Shape position updates
^^^^
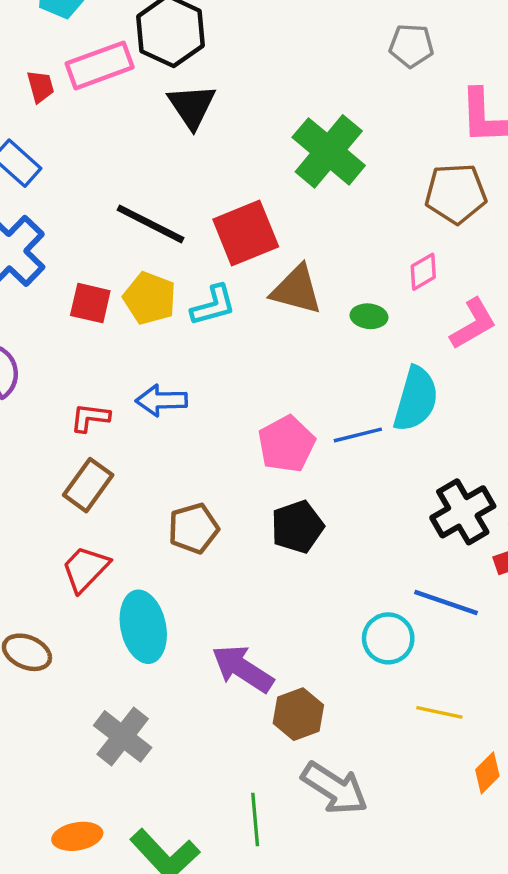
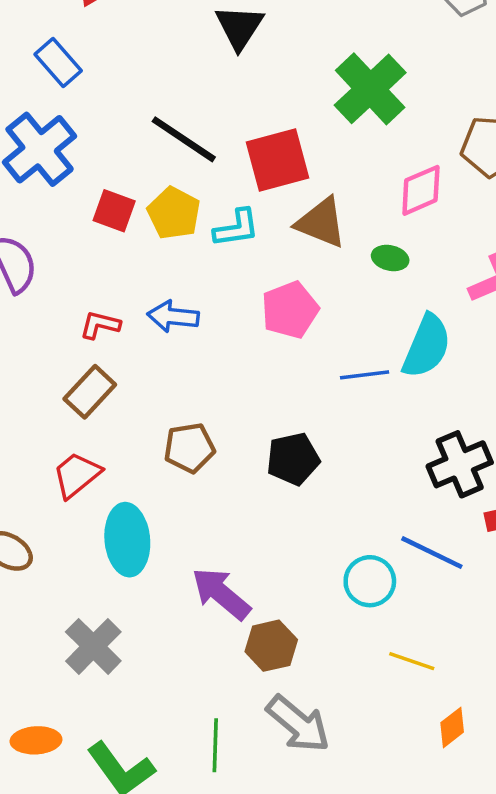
pink diamond: (423, 272) -> (421, 190), moved, size x1.4
pink pentagon: (286, 444) -> (290, 310), moved

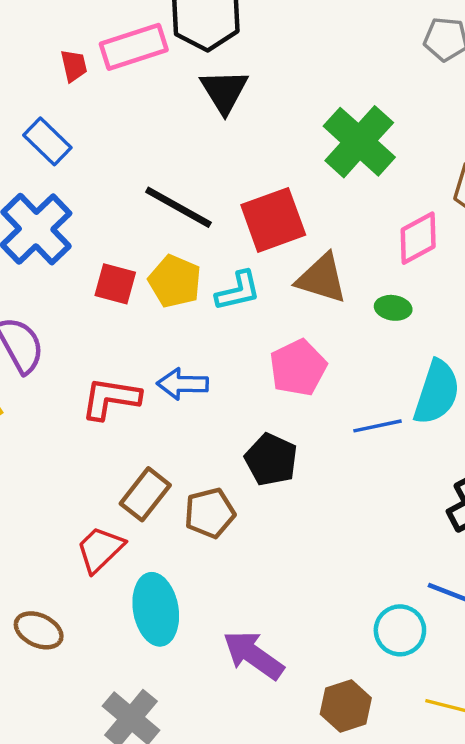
red L-shape: (100, 325) -> (111, 398), size x1.5
brown rectangle: (90, 392) -> (145, 494), moved
black pentagon: (293, 459) -> (271, 460), moved, turned -30
brown hexagon: (271, 646) -> (346, 706), moved

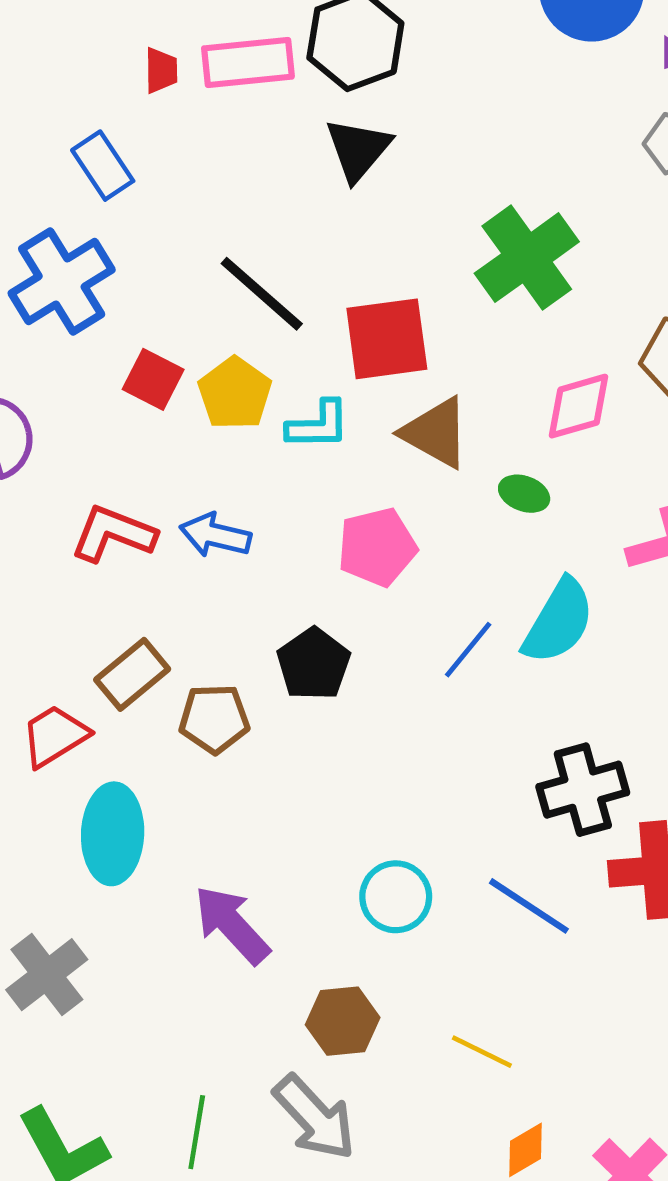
blue line: (378, 426) -> (468, 650), turned -51
cyan circle: (400, 630) -> (396, 897), moved

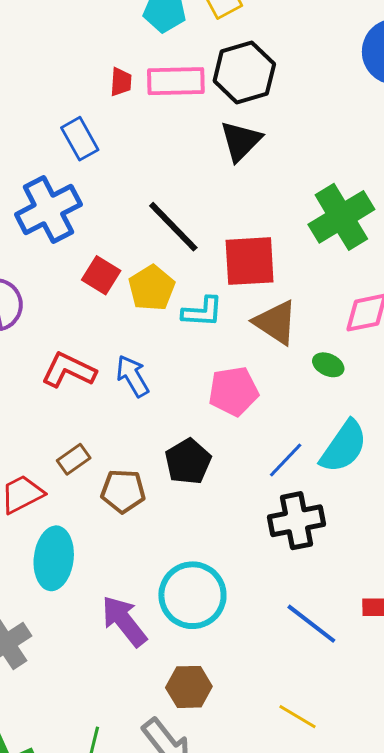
blue arrow: (215, 535) -> (133, 376), turned 42
brown rectangle: (132, 674) -> (74, 459), size x0.7
black cross: (583, 790) -> (297, 521), moved
cyan circle: (396, 897) -> (192, 595), moved, size x1.5
yellow line: (482, 1052) -> (298, 717), moved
^^^^
* Problem requirements:
The records must be restated word for word, apart from any images.

* Result of this task:
pink diamond: (423, 272) -> (421, 190), moved, size x1.4
pink pentagon: (286, 444) -> (290, 310), moved

red L-shape: (100, 325) -> (111, 398), size x1.5
brown rectangle: (90, 392) -> (145, 494), moved
black pentagon: (293, 459) -> (271, 460), moved, turned -30
brown hexagon: (271, 646) -> (346, 706), moved

blue line: (378, 426) -> (468, 650), turned -51
cyan circle: (400, 630) -> (396, 897), moved

blue arrow: (215, 535) -> (133, 376), turned 42
brown rectangle: (132, 674) -> (74, 459), size x0.7
black cross: (583, 790) -> (297, 521), moved
cyan circle: (396, 897) -> (192, 595), moved, size x1.5
yellow line: (482, 1052) -> (298, 717), moved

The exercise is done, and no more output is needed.